> WHAT YOU NEED TO DO: For each line of the listing that contains "board", make a copy and return it.

> DATASET RECORDS:
_ _ _ _ _

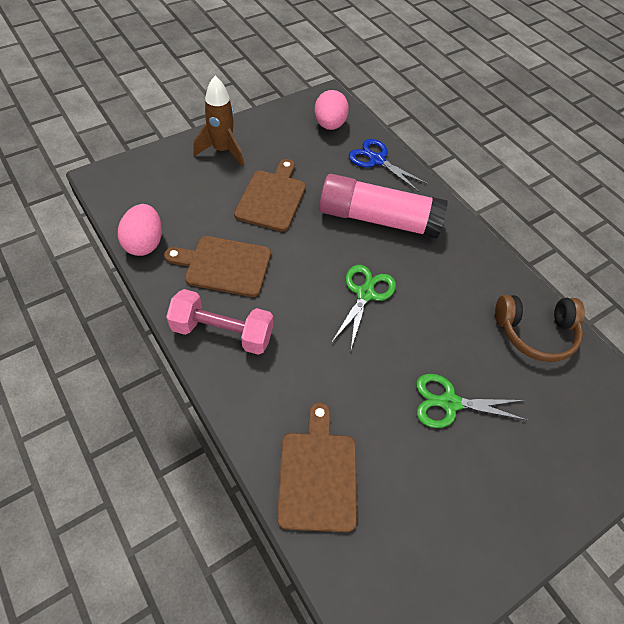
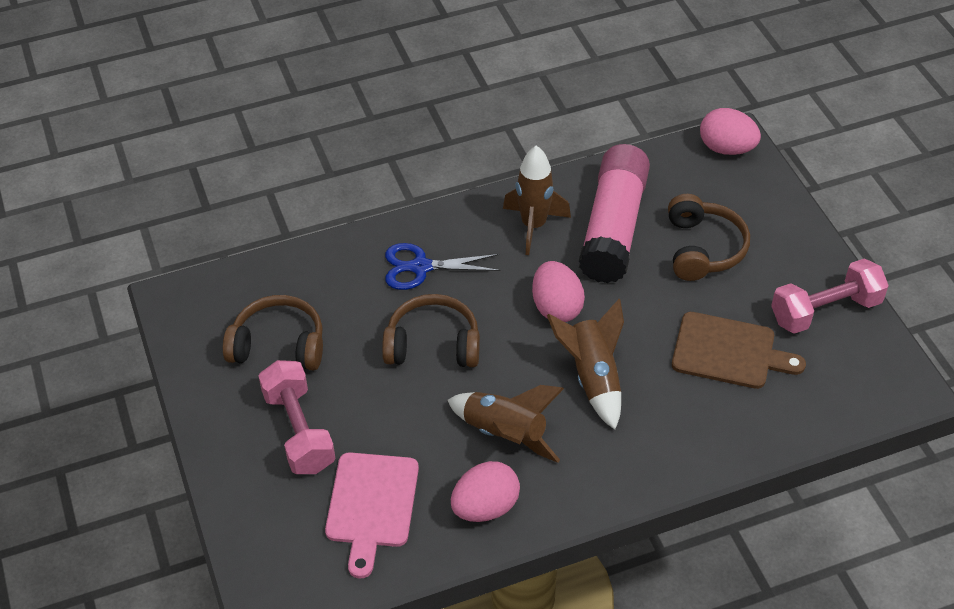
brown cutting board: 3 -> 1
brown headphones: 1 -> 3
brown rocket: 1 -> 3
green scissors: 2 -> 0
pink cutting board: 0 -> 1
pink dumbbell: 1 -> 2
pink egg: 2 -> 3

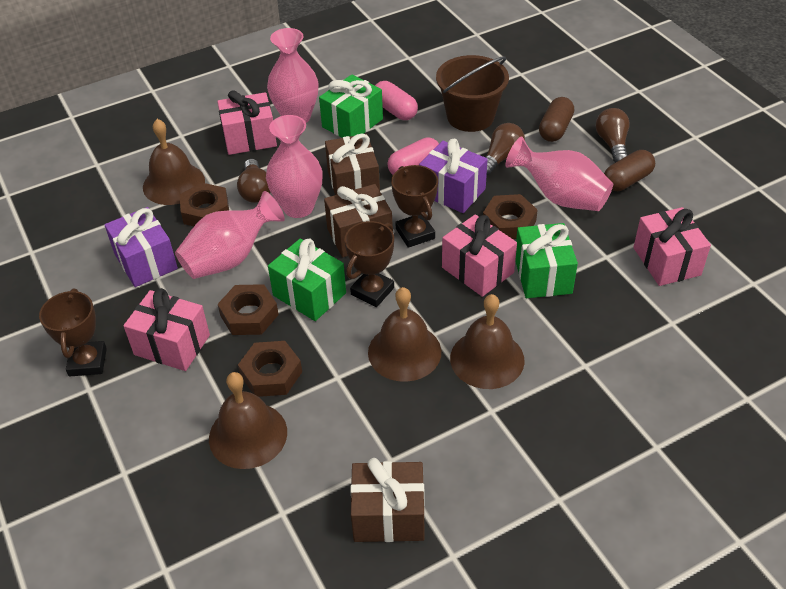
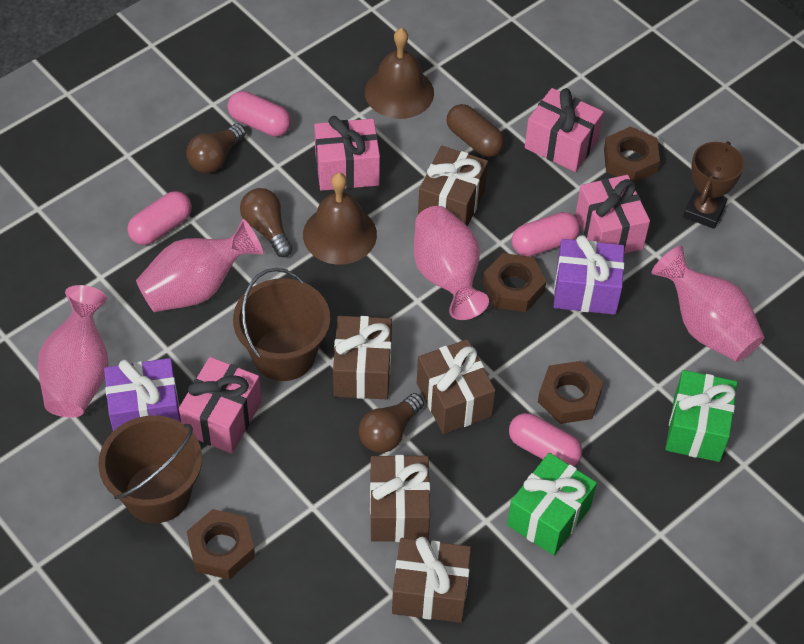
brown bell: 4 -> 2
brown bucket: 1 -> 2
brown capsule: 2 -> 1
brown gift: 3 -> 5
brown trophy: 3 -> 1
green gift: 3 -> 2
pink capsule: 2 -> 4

_ _ _ _ _

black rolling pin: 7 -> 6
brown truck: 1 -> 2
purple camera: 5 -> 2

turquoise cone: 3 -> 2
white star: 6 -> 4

_ _ _ _ _

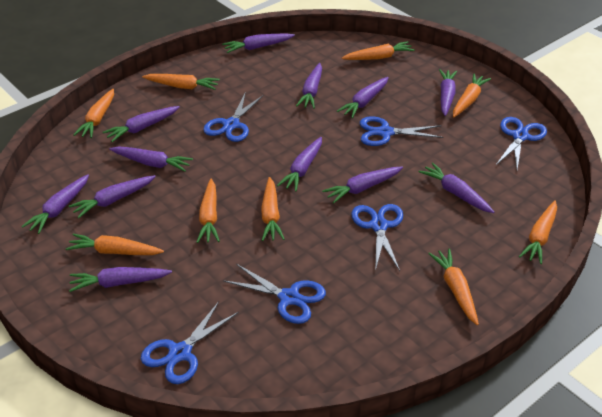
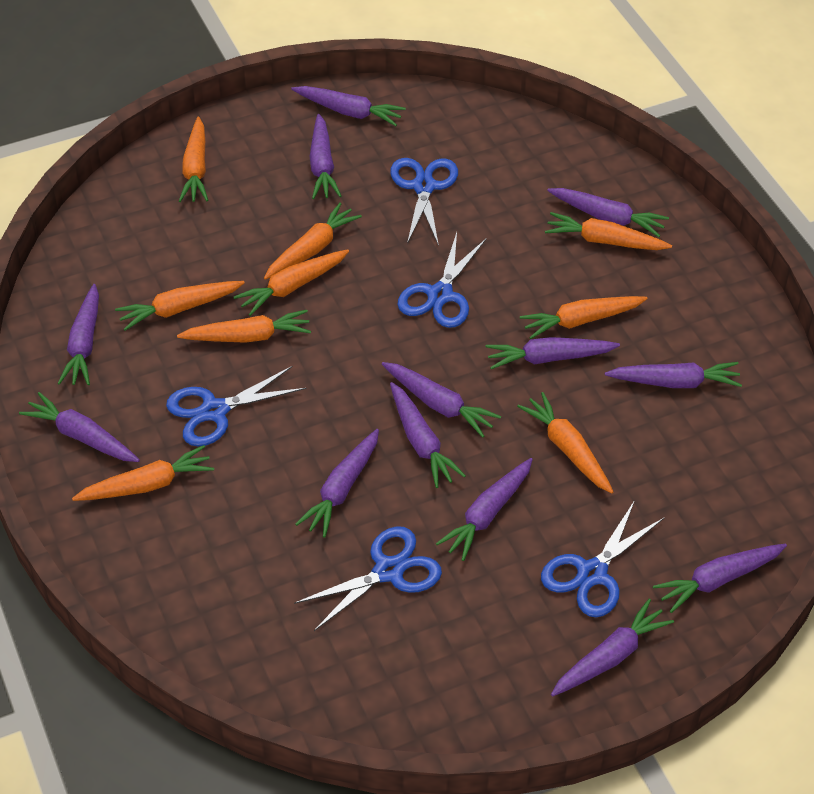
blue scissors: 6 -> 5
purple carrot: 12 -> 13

_ _ _ _ _

> OUTPUT FOR THIS EXERCISE:
brown cutting board: 3 -> 1
pink cutting board: 0 -> 1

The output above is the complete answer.